▸ ACTIVITY
All lines after the one containing "yellow semicircle: moved 2 px left, 4 px up" are needed, along with that line itself. Please repeat them exactly through the end of the entries.

Collection entries

== == ==

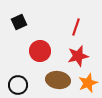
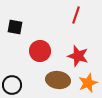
black square: moved 4 px left, 5 px down; rotated 35 degrees clockwise
red line: moved 12 px up
red star: rotated 30 degrees clockwise
black circle: moved 6 px left
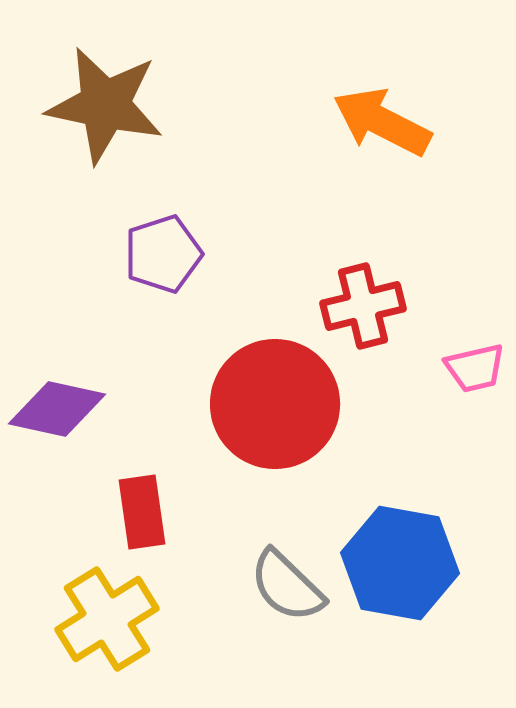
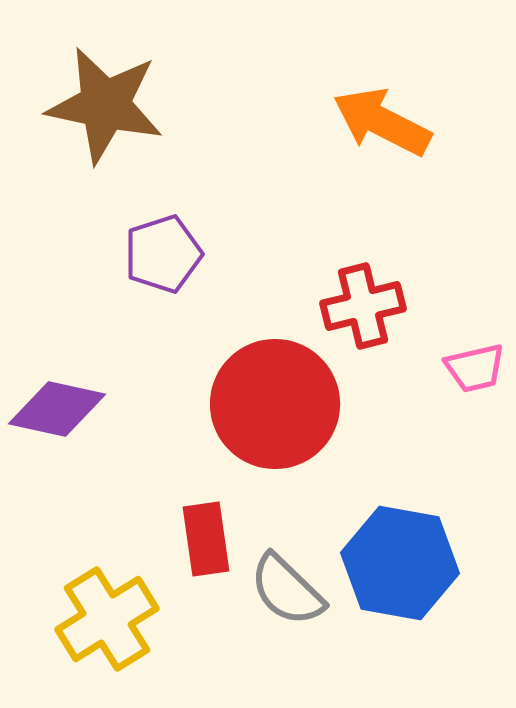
red rectangle: moved 64 px right, 27 px down
gray semicircle: moved 4 px down
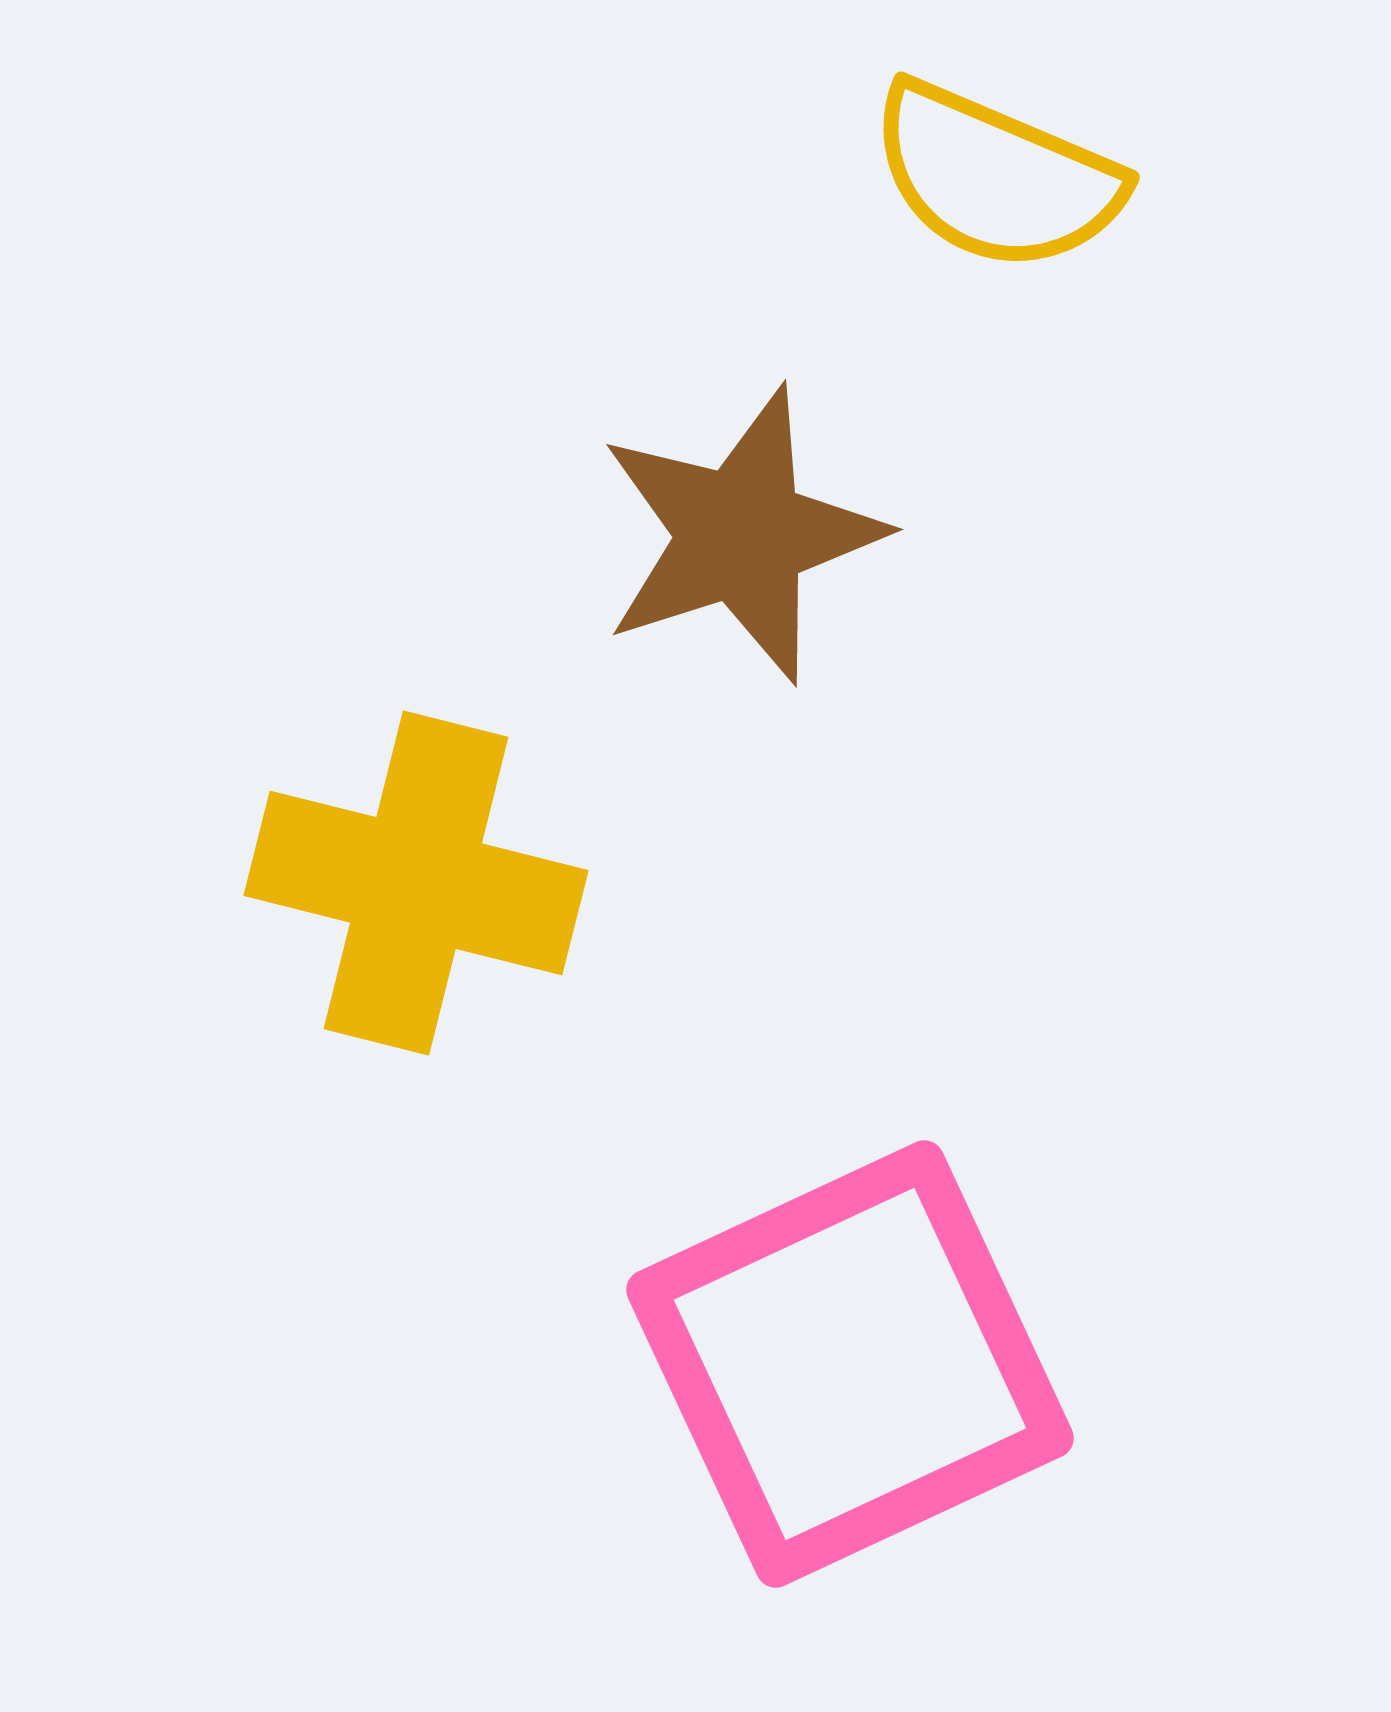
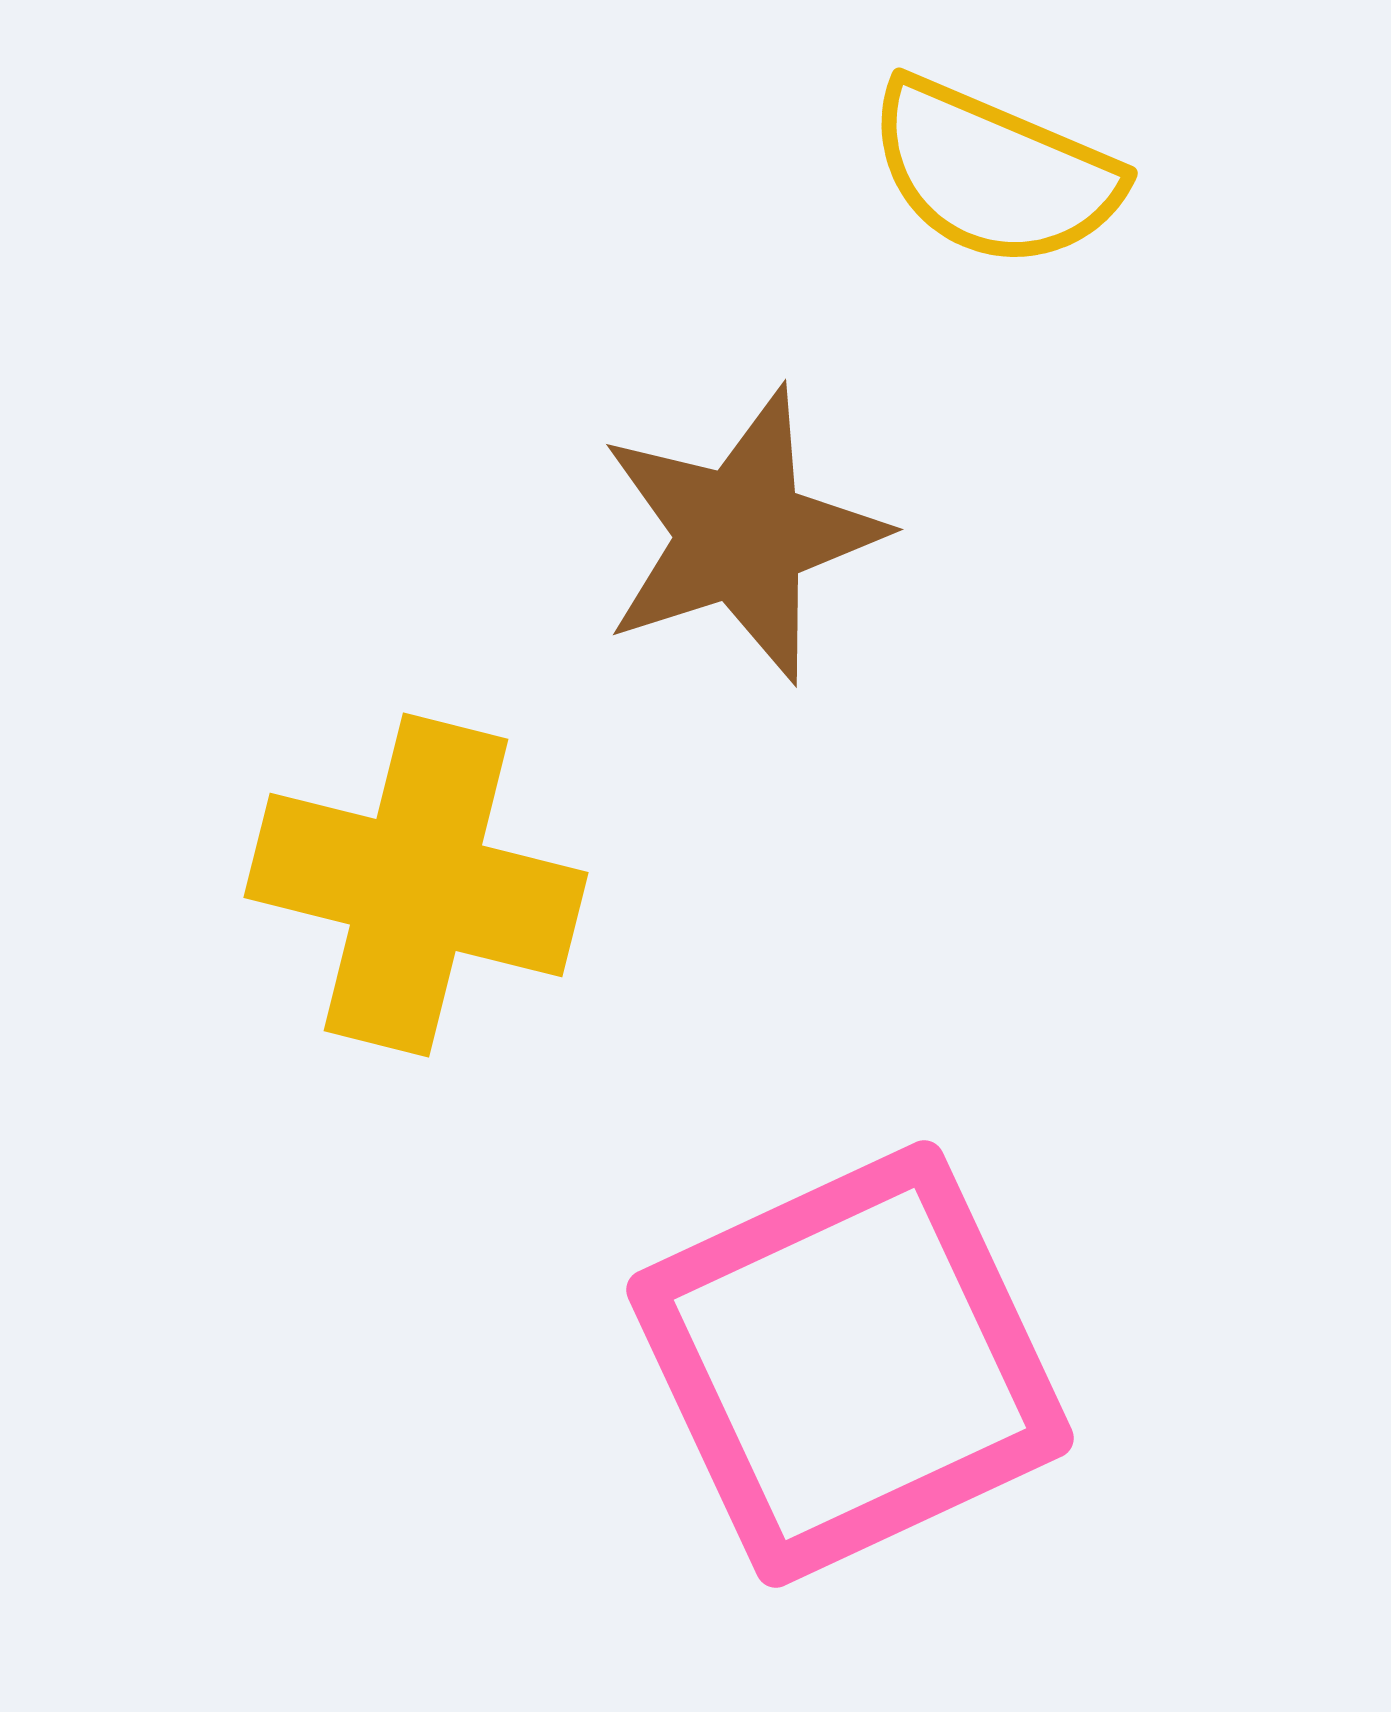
yellow semicircle: moved 2 px left, 4 px up
yellow cross: moved 2 px down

== == ==

▸ RESPONSE AREA
yellow semicircle: moved 2 px left, 4 px up
yellow cross: moved 2 px down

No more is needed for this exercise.